**PROBLEM:**
Would you please transcribe, exactly as written, the lines of the entries below starting at the one that holds "type=move; before=straightedge (turquoise)" and ending at the one that holds "type=move; before=eraser (black)", both included?

Records drawn from a dataset
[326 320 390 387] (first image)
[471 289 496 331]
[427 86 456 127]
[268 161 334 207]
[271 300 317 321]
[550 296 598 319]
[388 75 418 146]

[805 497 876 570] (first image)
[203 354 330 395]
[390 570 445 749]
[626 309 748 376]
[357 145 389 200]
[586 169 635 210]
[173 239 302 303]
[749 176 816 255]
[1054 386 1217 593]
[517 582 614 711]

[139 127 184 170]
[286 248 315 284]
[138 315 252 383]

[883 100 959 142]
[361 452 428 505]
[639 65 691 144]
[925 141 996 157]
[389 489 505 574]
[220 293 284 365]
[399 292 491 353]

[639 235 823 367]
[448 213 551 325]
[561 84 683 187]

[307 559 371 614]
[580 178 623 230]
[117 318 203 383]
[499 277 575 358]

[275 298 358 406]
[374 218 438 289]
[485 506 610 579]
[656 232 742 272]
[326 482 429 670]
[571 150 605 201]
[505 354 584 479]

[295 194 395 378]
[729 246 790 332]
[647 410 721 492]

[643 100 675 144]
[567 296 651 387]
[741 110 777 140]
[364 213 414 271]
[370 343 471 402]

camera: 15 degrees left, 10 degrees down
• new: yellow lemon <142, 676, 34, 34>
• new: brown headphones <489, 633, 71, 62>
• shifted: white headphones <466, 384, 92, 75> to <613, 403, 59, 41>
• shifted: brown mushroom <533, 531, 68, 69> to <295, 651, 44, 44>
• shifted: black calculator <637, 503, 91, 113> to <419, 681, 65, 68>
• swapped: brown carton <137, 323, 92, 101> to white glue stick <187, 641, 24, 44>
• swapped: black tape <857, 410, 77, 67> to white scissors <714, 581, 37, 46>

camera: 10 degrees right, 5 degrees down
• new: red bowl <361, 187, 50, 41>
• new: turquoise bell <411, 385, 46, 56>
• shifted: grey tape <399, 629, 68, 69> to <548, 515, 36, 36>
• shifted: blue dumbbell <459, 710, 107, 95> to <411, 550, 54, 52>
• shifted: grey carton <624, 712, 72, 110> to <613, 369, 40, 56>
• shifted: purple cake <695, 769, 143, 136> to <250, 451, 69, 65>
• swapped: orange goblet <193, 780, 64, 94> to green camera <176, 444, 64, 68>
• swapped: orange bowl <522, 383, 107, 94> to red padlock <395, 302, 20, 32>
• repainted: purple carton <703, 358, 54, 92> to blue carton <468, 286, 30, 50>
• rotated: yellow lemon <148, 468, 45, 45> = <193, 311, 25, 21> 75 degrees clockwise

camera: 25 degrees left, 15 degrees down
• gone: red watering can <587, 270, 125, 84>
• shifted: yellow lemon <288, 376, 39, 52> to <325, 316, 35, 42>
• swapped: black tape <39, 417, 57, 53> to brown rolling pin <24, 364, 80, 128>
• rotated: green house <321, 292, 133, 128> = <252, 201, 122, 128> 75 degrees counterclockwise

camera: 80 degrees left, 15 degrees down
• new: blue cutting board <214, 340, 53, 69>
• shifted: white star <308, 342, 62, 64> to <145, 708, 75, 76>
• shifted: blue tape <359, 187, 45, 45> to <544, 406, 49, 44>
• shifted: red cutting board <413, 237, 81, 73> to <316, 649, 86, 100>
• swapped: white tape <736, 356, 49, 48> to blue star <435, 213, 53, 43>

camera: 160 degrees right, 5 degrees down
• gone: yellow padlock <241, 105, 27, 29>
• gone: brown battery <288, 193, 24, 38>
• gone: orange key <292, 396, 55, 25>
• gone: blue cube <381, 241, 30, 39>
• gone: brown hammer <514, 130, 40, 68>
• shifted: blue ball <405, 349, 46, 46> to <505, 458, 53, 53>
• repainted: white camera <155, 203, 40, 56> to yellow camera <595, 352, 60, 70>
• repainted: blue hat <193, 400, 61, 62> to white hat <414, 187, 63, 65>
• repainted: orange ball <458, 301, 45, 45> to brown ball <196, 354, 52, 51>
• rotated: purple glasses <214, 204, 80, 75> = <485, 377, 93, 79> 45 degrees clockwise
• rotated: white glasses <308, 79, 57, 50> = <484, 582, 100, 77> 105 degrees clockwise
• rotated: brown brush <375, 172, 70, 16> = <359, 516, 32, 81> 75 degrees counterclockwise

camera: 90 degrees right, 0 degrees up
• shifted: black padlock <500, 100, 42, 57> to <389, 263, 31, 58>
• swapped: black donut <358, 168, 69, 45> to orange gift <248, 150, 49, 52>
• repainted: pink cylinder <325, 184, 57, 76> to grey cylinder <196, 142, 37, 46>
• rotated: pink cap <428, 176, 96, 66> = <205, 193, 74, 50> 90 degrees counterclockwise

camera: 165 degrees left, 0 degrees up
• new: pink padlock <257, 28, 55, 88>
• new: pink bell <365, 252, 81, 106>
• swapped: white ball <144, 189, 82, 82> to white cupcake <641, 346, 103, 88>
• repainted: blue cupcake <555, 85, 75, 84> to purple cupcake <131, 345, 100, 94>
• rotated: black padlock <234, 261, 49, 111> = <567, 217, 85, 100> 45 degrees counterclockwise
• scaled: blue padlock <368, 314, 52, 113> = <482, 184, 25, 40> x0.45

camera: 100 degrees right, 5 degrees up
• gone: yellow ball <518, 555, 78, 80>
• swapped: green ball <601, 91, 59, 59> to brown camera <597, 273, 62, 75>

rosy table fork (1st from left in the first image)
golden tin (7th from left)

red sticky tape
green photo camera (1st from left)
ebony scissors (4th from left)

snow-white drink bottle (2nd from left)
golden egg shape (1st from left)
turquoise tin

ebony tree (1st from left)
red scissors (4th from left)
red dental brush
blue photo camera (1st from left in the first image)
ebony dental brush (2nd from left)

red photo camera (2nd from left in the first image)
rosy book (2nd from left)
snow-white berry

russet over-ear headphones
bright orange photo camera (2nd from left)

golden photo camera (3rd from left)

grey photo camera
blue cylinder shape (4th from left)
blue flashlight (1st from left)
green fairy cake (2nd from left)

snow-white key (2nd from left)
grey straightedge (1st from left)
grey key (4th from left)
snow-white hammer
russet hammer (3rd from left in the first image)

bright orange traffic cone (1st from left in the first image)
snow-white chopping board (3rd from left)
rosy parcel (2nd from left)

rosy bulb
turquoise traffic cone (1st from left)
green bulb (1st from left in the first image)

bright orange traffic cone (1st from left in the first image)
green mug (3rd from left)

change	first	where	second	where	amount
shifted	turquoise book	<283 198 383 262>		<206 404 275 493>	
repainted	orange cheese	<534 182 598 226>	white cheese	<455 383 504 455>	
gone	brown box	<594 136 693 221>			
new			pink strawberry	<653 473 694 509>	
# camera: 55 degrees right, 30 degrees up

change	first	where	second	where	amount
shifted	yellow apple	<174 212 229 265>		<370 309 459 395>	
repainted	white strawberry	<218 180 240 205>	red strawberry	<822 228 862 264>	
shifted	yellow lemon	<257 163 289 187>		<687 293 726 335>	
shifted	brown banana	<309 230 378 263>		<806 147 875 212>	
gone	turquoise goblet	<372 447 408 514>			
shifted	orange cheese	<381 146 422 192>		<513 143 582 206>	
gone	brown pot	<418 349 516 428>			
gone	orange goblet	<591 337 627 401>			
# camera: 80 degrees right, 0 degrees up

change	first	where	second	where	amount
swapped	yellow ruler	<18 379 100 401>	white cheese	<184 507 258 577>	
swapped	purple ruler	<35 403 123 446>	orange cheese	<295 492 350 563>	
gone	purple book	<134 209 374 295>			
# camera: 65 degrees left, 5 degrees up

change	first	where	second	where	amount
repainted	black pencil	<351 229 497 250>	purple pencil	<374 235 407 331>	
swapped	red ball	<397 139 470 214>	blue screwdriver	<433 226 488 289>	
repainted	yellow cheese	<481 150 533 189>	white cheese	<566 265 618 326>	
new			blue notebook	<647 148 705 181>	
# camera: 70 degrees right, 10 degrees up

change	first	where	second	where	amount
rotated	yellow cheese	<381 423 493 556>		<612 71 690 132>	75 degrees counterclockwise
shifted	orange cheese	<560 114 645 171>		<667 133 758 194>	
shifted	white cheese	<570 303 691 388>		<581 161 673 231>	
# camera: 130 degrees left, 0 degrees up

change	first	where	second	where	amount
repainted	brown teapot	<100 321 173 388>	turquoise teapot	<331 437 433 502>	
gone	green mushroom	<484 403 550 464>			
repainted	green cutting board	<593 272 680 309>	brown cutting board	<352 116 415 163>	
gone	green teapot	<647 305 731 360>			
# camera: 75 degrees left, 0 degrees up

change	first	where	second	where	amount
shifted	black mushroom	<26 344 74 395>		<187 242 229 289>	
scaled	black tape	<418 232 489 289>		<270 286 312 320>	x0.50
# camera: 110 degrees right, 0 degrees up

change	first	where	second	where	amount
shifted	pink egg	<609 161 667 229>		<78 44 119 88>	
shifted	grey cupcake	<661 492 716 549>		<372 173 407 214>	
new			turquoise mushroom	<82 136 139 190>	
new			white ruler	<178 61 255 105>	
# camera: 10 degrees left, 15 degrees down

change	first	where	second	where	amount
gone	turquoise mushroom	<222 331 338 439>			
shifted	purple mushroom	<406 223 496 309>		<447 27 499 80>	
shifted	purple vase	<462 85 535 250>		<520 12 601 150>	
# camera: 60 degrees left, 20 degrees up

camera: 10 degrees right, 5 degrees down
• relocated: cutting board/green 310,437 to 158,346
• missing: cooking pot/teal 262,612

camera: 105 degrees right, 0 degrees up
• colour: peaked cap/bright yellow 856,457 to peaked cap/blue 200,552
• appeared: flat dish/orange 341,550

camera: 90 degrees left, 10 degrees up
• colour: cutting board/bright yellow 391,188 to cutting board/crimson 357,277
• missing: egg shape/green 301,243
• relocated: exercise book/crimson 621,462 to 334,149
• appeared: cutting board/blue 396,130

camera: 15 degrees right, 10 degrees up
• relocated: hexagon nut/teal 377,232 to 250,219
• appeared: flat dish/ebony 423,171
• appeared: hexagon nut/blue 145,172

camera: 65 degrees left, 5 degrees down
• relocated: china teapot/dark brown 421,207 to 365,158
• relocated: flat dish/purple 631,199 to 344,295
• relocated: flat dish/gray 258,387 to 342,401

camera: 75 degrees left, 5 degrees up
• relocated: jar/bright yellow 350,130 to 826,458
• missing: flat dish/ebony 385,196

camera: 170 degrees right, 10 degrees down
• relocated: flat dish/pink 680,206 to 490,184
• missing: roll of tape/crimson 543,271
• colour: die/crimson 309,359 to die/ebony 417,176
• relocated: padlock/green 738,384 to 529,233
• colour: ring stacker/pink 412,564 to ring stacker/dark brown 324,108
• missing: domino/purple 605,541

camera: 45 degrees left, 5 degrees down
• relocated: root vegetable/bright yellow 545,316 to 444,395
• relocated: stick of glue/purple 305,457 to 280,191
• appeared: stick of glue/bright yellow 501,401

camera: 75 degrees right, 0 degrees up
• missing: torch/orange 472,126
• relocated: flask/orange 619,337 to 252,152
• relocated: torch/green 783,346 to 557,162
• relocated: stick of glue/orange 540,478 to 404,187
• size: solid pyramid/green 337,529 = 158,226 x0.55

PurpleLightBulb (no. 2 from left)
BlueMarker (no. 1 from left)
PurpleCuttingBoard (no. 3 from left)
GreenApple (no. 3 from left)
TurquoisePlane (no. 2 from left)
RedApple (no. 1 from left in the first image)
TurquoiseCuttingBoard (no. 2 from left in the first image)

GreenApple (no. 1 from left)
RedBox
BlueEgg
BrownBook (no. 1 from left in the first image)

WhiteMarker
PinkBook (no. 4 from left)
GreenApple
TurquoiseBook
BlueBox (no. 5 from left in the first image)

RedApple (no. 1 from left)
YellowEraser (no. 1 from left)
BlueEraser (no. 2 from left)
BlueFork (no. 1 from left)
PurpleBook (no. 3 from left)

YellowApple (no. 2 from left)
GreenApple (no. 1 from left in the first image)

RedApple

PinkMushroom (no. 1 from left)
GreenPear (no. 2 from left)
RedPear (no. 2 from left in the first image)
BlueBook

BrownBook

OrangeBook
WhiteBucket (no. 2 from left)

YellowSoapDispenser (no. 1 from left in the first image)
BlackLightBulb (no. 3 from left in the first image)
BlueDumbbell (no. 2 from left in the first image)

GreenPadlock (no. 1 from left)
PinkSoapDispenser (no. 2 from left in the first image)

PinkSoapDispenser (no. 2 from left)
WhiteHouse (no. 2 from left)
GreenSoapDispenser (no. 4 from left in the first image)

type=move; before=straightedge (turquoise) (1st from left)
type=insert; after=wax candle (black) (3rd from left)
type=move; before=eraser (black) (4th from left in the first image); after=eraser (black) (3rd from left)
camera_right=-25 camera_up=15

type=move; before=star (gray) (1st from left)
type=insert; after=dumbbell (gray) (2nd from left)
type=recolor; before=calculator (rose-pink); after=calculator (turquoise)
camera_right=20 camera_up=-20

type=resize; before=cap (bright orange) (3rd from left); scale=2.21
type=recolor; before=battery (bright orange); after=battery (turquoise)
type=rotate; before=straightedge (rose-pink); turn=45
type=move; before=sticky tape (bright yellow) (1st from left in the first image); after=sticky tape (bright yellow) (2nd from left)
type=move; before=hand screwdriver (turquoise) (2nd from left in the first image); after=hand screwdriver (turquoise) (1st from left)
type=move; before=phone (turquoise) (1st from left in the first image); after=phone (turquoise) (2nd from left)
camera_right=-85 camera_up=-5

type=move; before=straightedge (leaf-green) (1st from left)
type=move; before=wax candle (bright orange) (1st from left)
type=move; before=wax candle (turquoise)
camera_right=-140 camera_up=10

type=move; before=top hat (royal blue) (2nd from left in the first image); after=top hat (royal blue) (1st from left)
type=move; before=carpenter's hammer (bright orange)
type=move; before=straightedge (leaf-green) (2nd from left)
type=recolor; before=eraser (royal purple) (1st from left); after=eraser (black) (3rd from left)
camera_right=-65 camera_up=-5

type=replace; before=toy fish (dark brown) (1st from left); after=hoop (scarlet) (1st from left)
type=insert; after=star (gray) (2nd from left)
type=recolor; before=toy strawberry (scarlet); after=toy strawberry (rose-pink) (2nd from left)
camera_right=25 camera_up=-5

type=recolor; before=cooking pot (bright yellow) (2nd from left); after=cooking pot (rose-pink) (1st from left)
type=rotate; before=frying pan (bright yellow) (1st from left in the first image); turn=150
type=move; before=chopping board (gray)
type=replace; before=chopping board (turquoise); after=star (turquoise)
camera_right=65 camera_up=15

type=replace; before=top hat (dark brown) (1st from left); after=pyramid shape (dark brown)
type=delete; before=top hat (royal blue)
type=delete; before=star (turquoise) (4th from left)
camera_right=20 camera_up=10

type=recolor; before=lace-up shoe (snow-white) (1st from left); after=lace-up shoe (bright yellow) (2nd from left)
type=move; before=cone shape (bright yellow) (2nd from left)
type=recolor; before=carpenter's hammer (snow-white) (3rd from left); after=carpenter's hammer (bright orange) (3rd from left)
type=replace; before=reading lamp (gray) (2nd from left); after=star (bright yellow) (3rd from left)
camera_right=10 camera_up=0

**TASK ANSWER:**
type=move; before=straightedge (turquoise) (1st from left)
type=insert; after=wax candle (black) (3rd from left)
type=move; before=eraser (black) (4th from left in the first image); after=eraser (black) (3rd from left)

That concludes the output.